__GIVEN INFORMATION__:

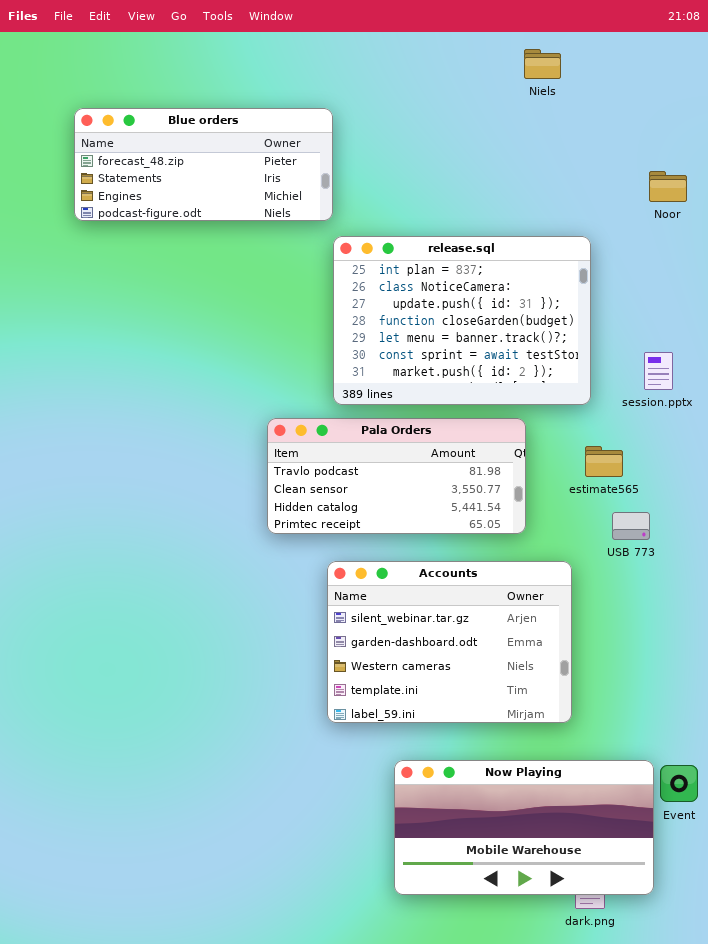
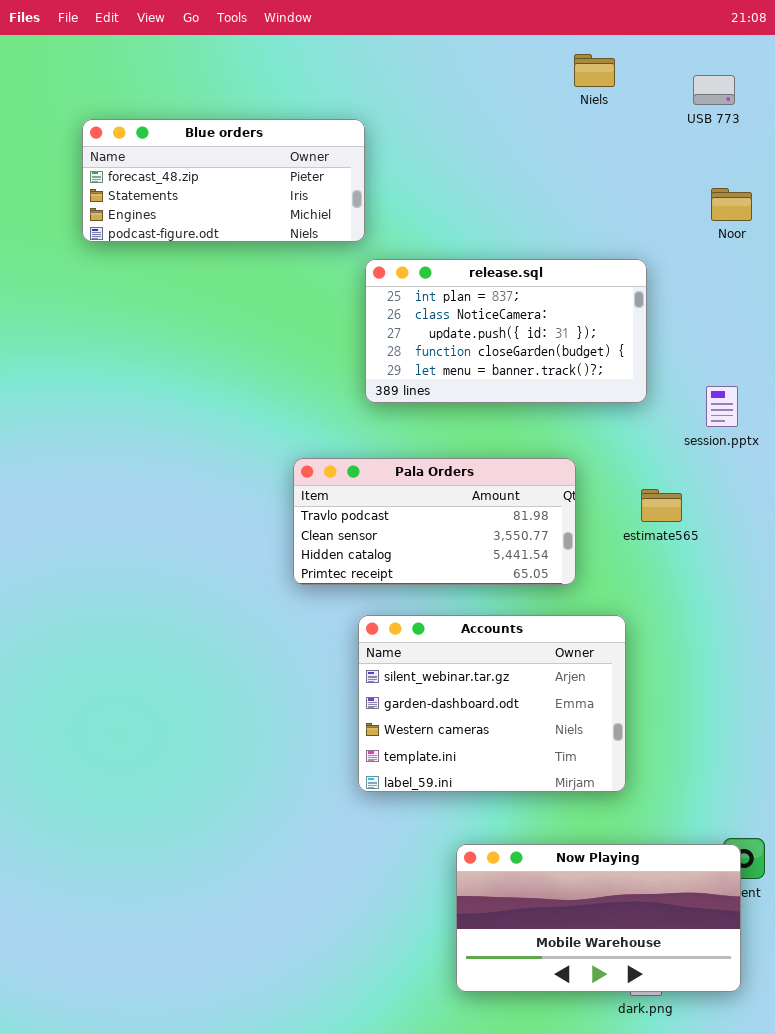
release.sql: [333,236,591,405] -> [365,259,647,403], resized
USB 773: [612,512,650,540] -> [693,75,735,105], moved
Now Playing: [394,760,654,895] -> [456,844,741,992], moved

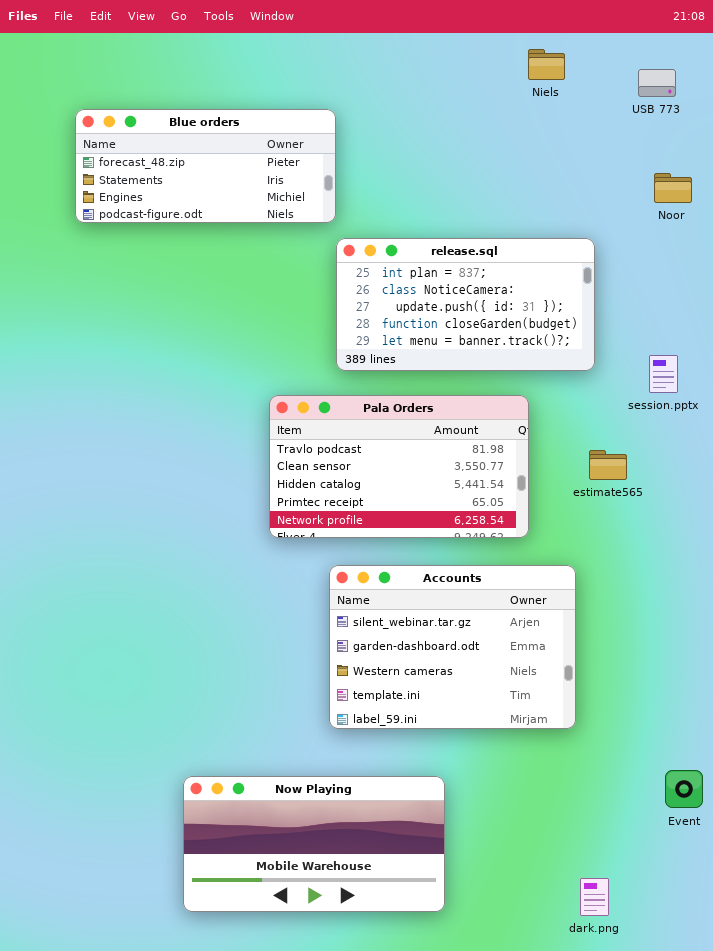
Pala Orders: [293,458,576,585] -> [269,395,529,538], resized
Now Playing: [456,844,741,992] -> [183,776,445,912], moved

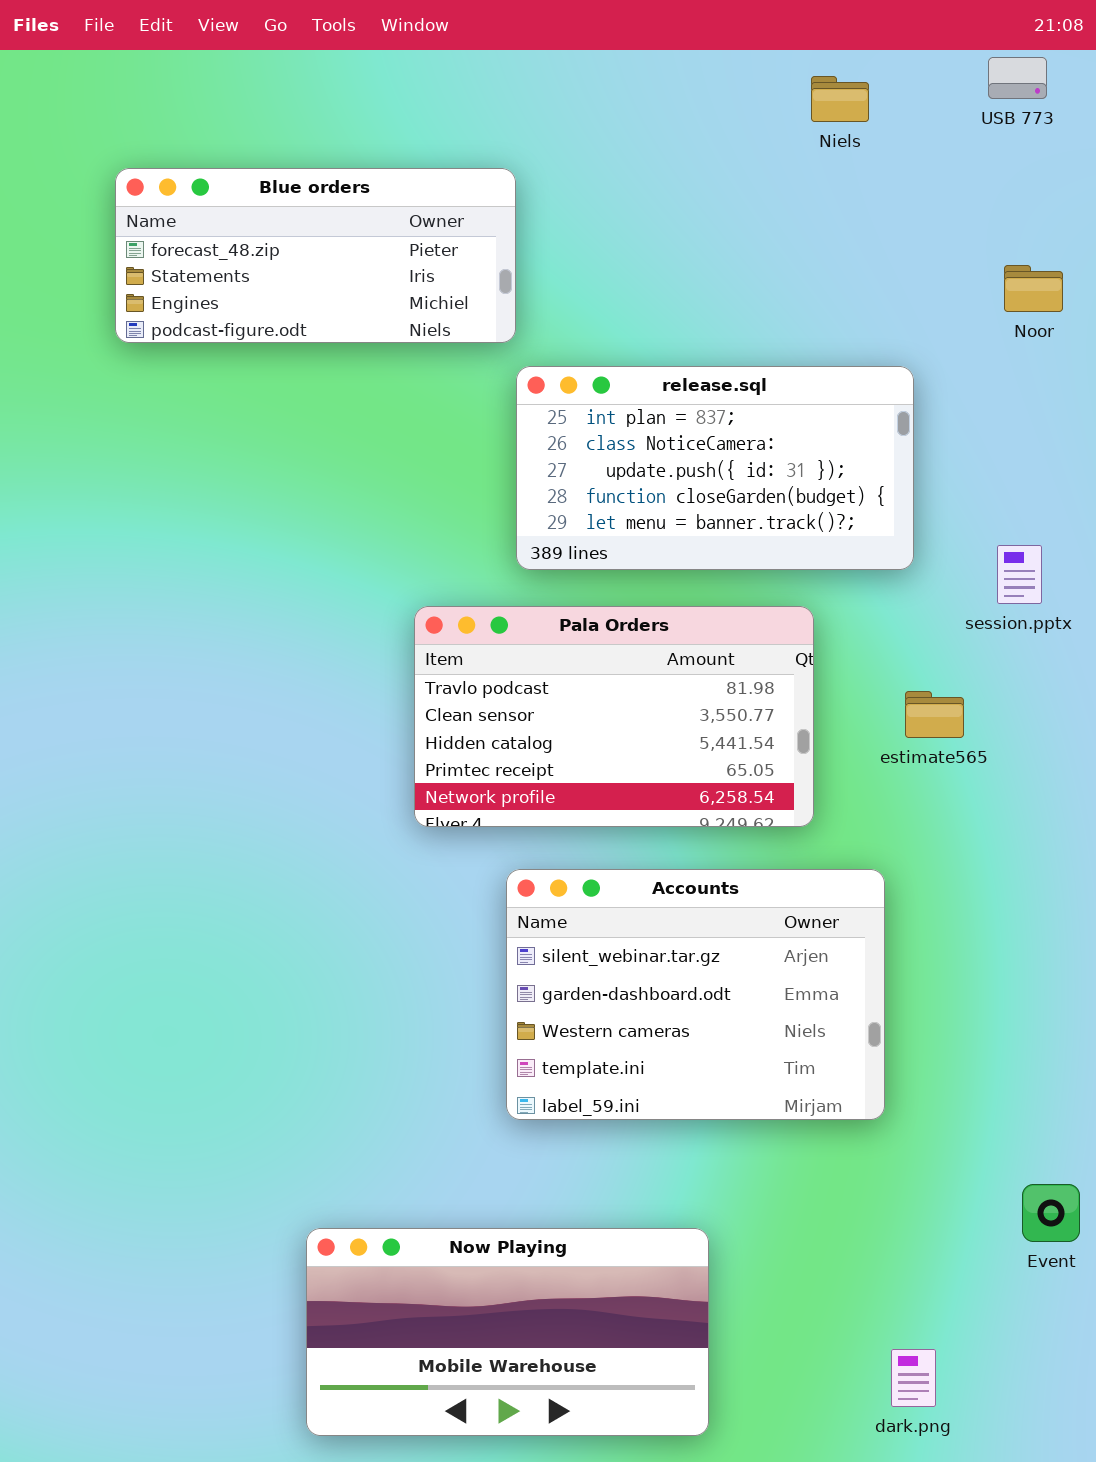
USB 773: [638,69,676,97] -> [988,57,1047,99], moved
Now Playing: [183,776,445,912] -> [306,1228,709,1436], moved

__DIRECTIONS__: Every line from the one that holds "Pala Orders: [293,458,576,585]" to the last line of the records above goes into the answer, exactly as written; nothing else does, and no picture does either.

__ANSWER FOR THE TASK__:
Pala Orders: [293,458,576,585] -> [269,395,529,538], resized
Now Playing: [456,844,741,992] -> [183,776,445,912], moved

USB 773: [638,69,676,97] -> [988,57,1047,99], moved
Now Playing: [183,776,445,912] -> [306,1228,709,1436], moved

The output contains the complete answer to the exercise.